- Try it:
Your answer must be the exact lines below, starting with the line with "C3: 56pF (AGND, XO) -> 22pF (AGND, XO)" and going on through the line with "U2 pin XIN: XI -> RX", both included, with no pictures.

- Listed entries:
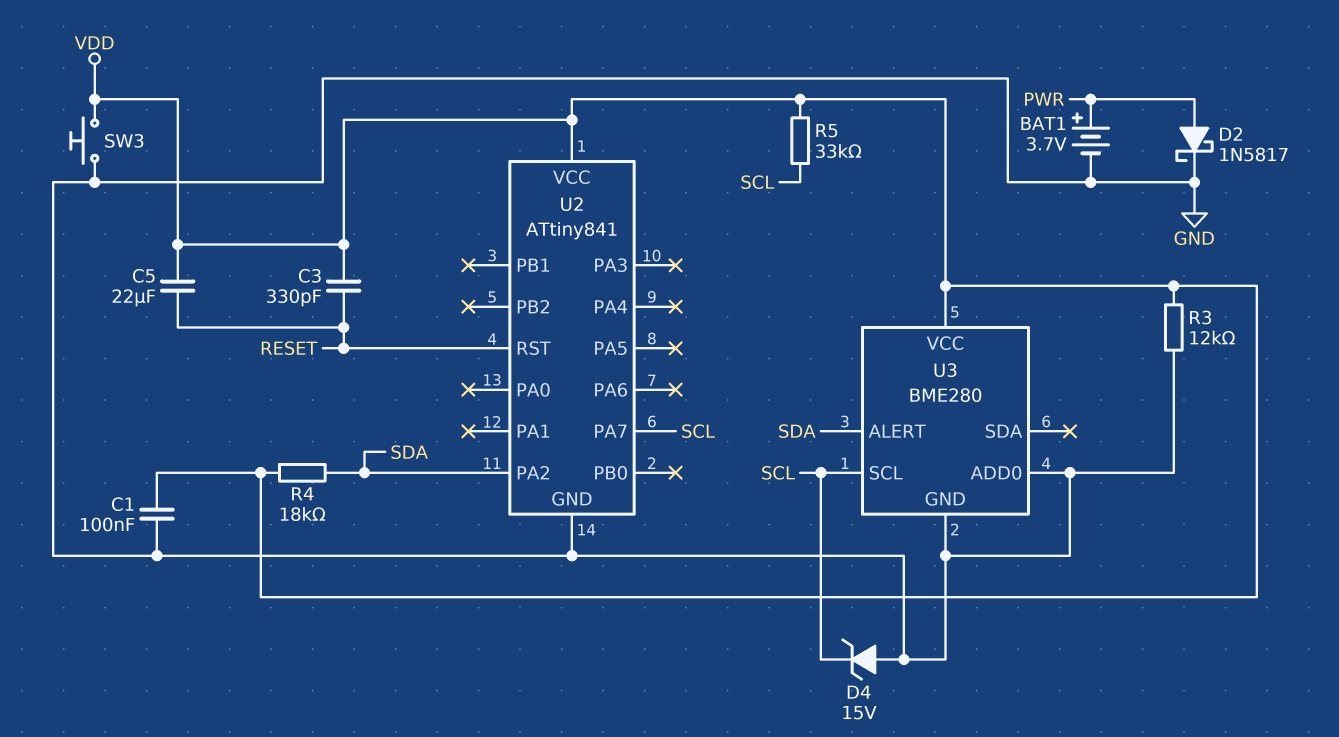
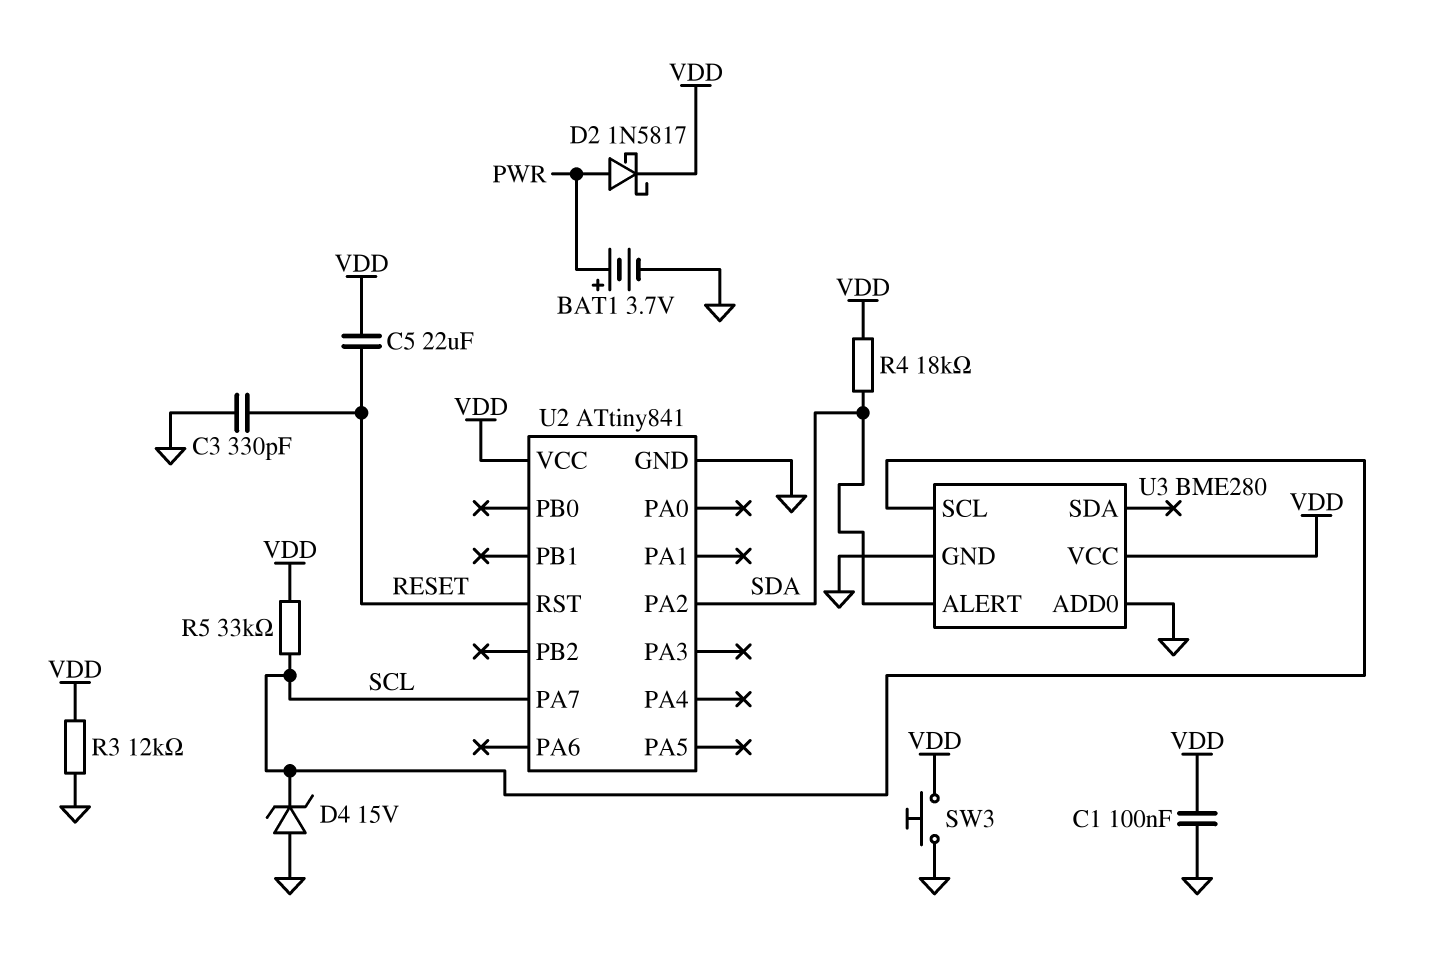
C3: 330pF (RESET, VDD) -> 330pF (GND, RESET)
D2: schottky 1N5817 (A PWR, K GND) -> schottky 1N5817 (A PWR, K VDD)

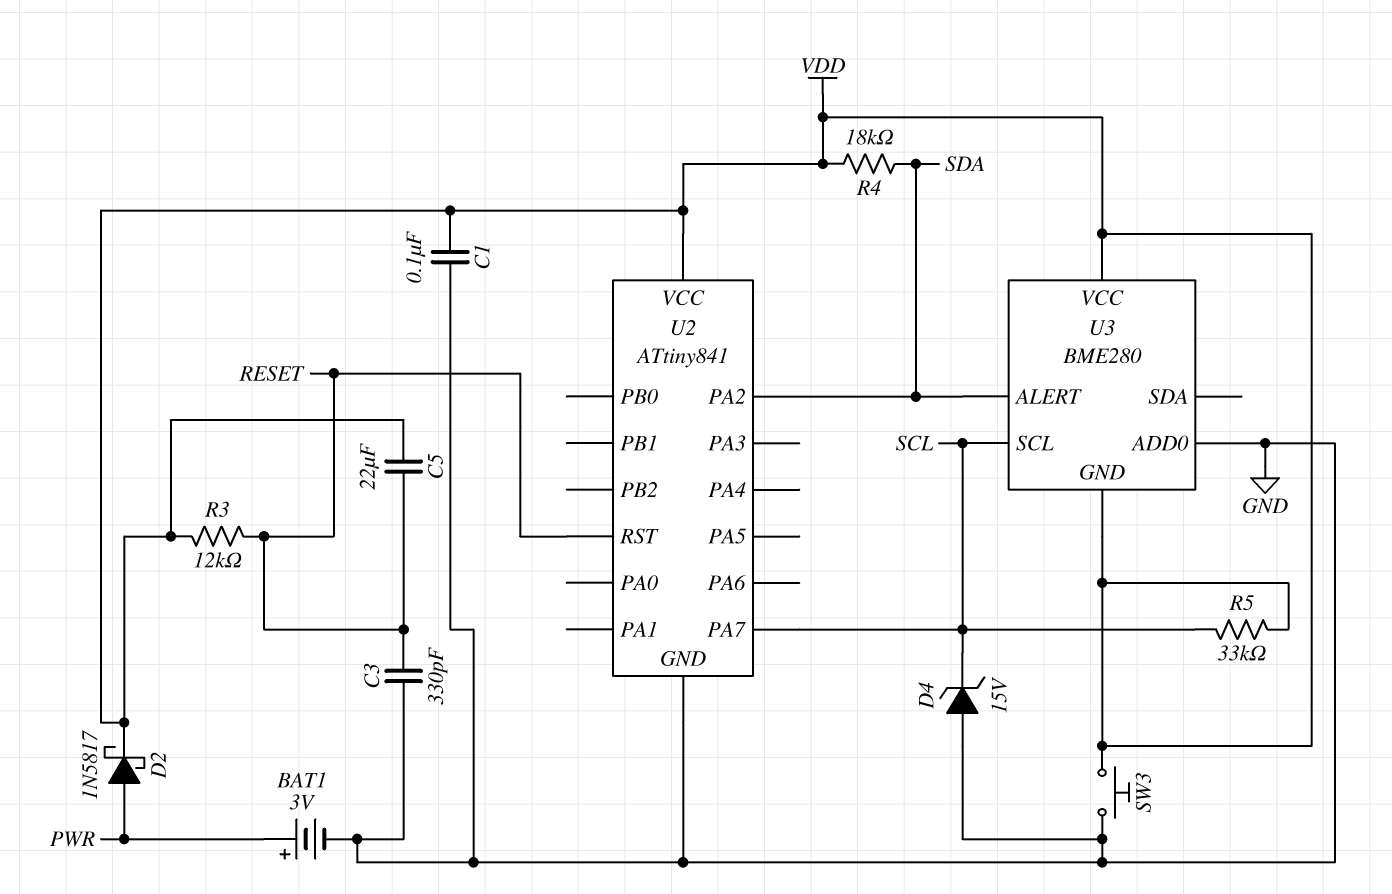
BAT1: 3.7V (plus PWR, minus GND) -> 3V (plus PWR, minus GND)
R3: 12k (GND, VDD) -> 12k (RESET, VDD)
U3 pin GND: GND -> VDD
--
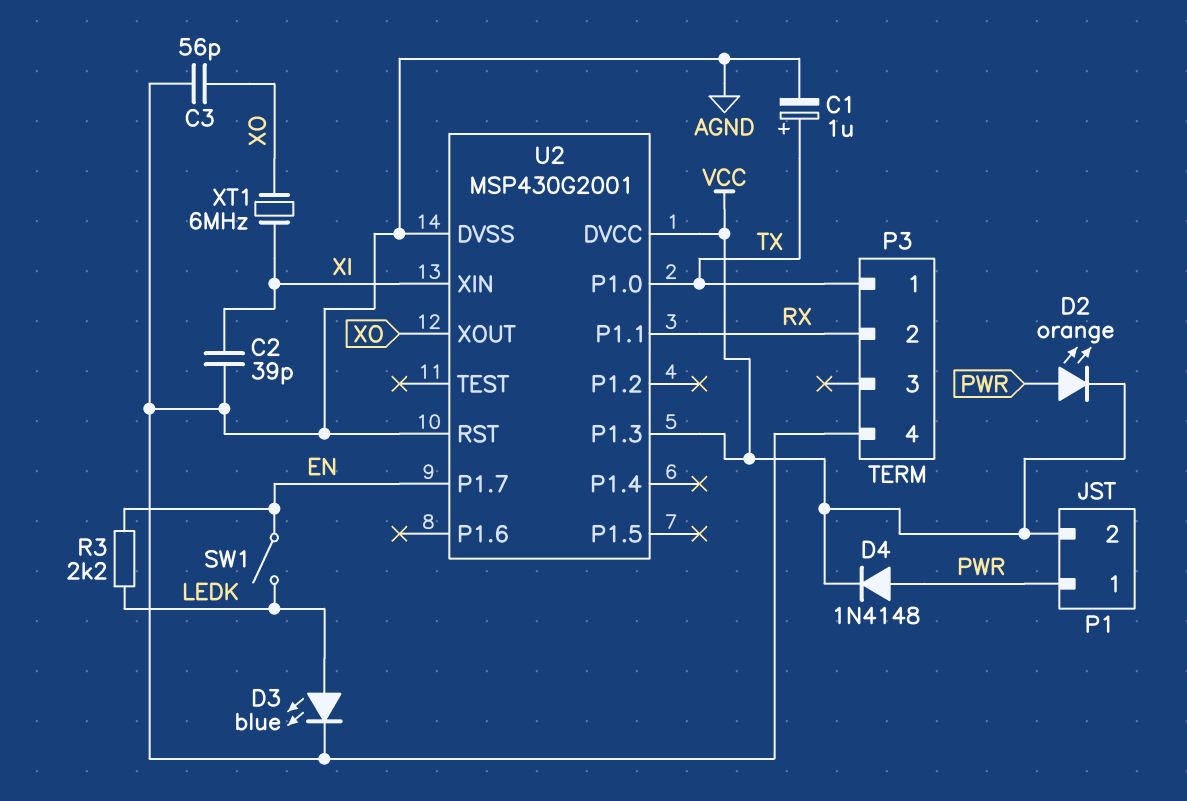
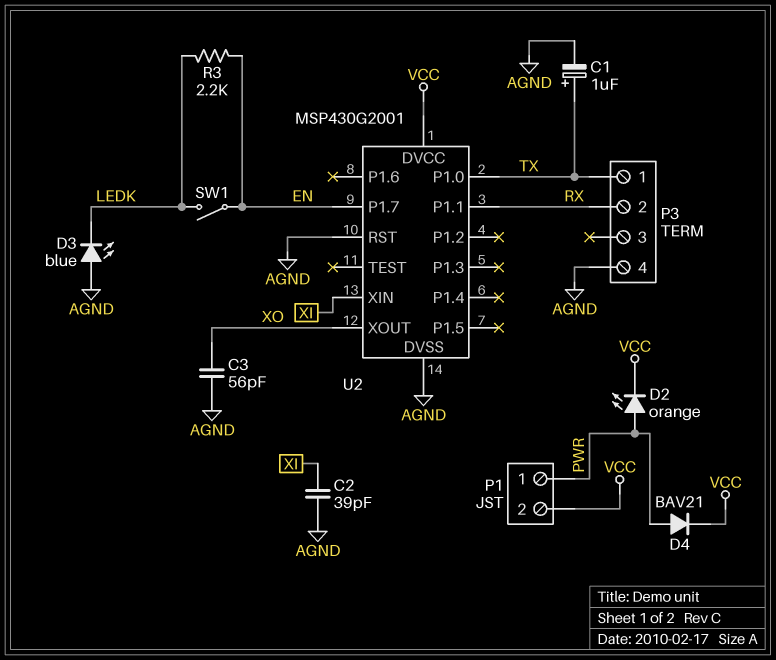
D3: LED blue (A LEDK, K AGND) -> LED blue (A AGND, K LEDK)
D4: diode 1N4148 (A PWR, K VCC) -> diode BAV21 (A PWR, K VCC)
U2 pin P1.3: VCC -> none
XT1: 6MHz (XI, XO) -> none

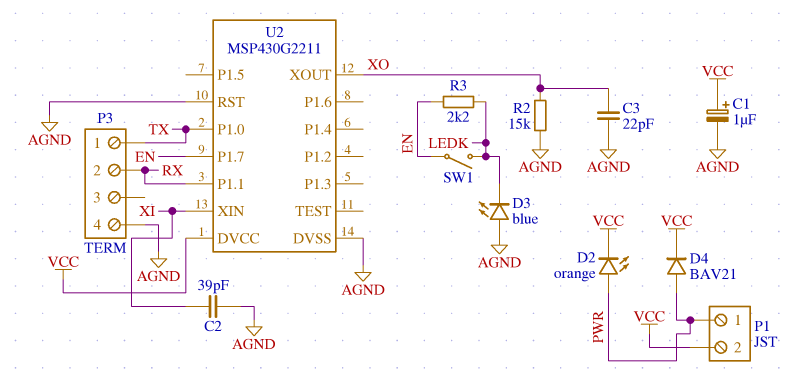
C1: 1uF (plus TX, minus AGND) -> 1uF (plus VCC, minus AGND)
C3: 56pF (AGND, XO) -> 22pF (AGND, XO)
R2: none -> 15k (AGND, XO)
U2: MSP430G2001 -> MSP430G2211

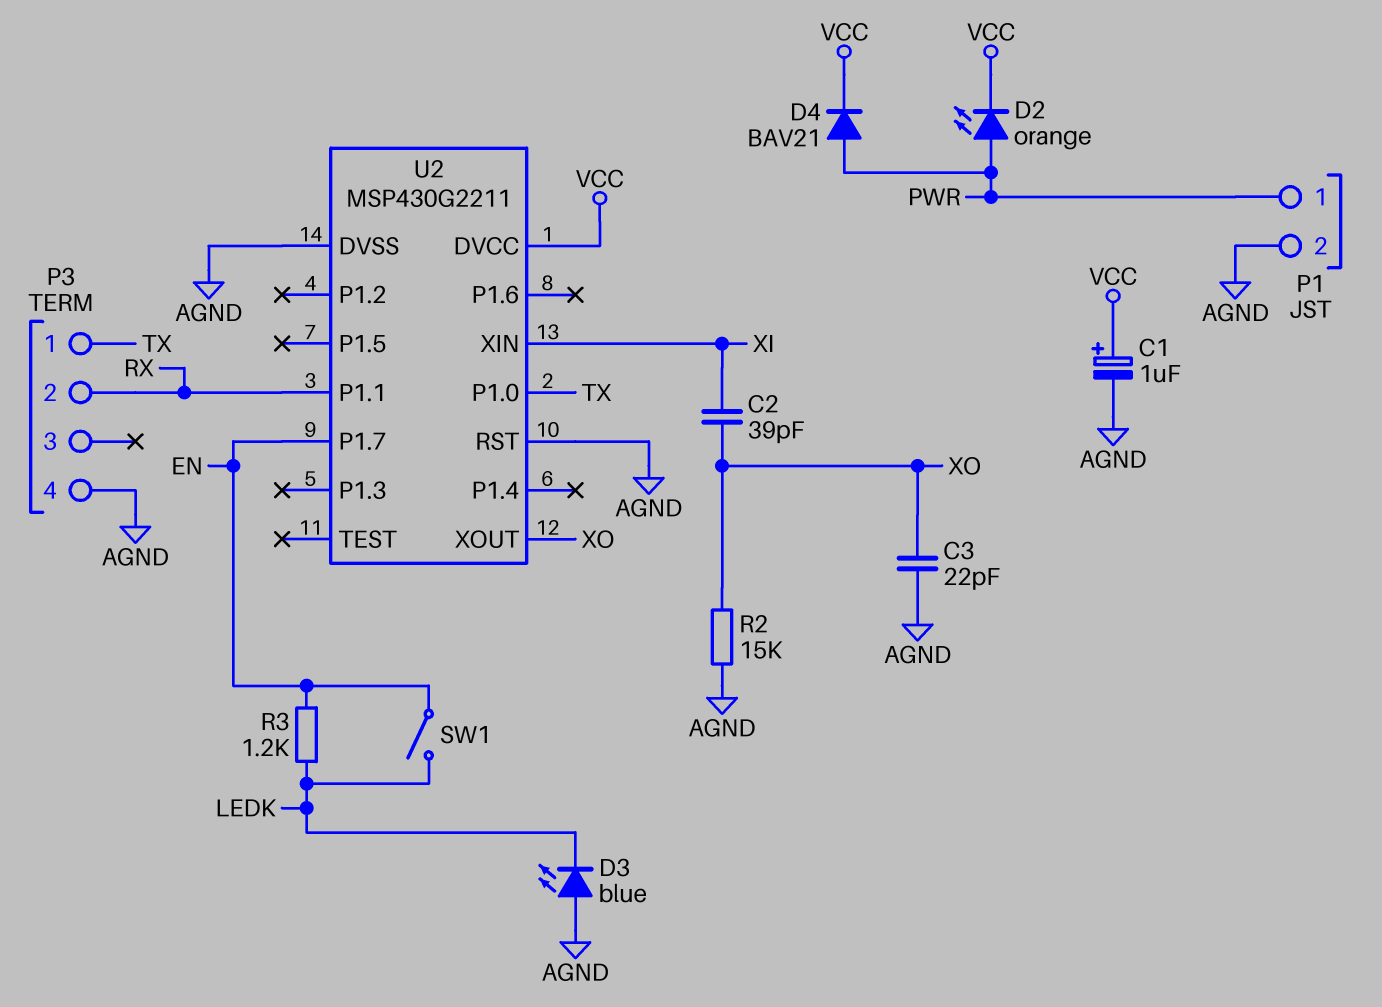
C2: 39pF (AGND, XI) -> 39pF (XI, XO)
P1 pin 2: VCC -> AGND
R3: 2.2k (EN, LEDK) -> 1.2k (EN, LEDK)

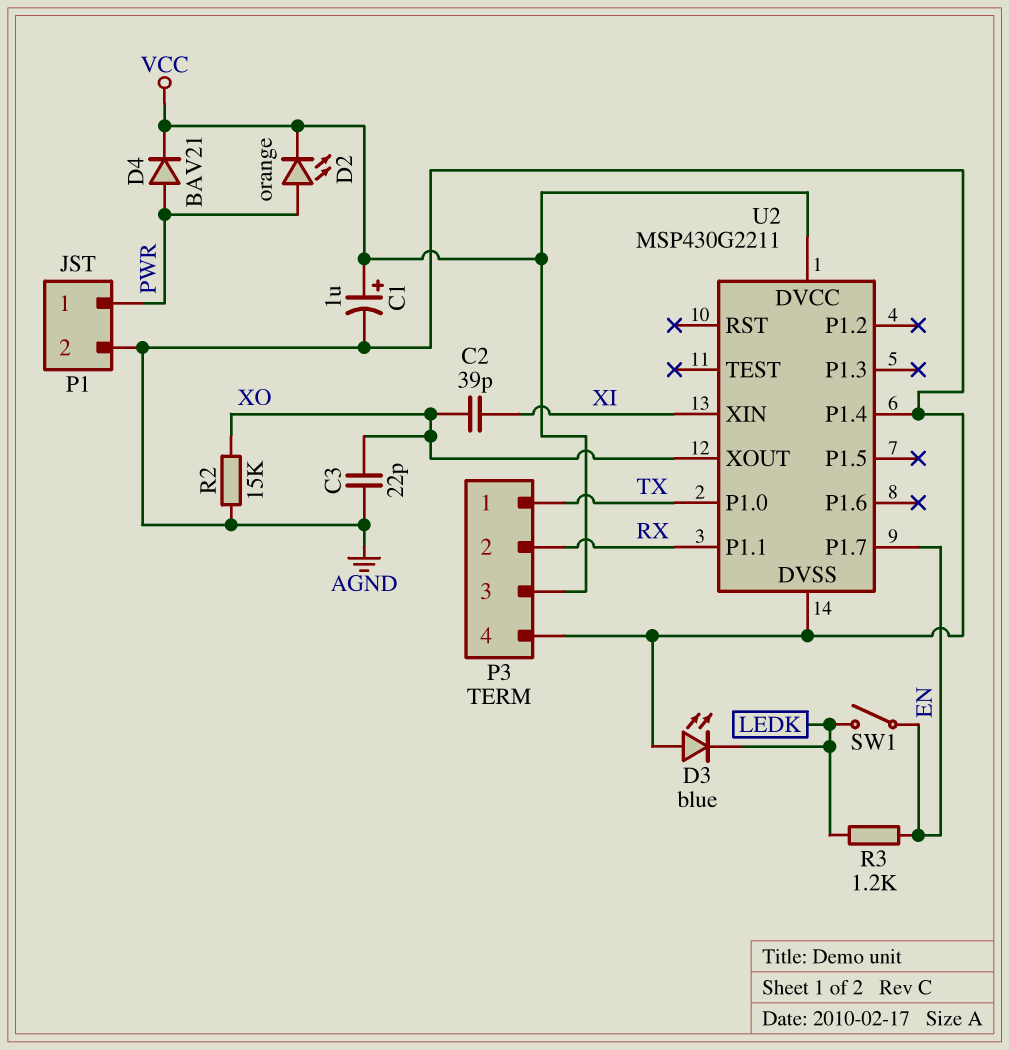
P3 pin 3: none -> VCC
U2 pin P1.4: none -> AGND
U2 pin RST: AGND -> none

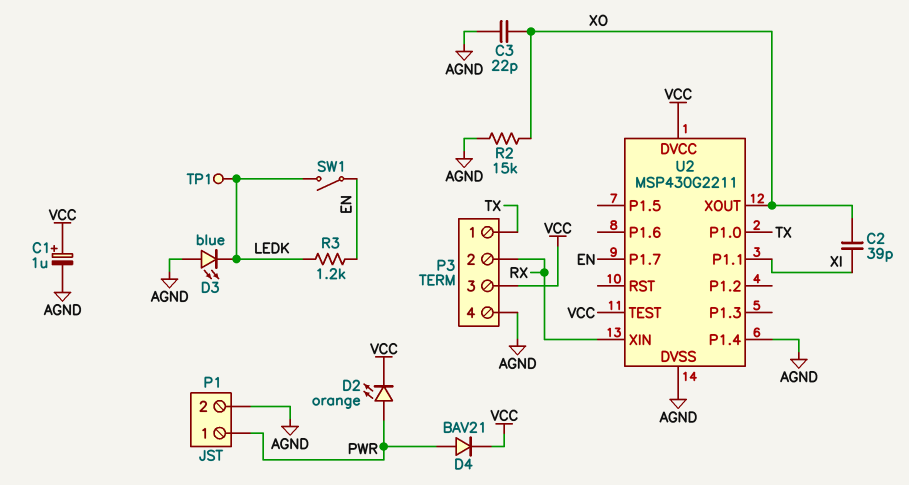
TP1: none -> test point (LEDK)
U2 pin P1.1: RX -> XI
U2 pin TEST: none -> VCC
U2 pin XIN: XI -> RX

- Task result:
C3: 56pF (AGND, XO) -> 22pF (AGND, XO)
R2: none -> 15k (AGND, XO)
U2: MSP430G2001 -> MSP430G2211

C2: 39pF (AGND, XI) -> 39pF (XI, XO)
P1 pin 2: VCC -> AGND
R3: 2.2k (EN, LEDK) -> 1.2k (EN, LEDK)

P3 pin 3: none -> VCC
U2 pin P1.4: none -> AGND
U2 pin RST: AGND -> none

TP1: none -> test point (LEDK)
U2 pin P1.1: RX -> XI
U2 pin TEST: none -> VCC
U2 pin XIN: XI -> RX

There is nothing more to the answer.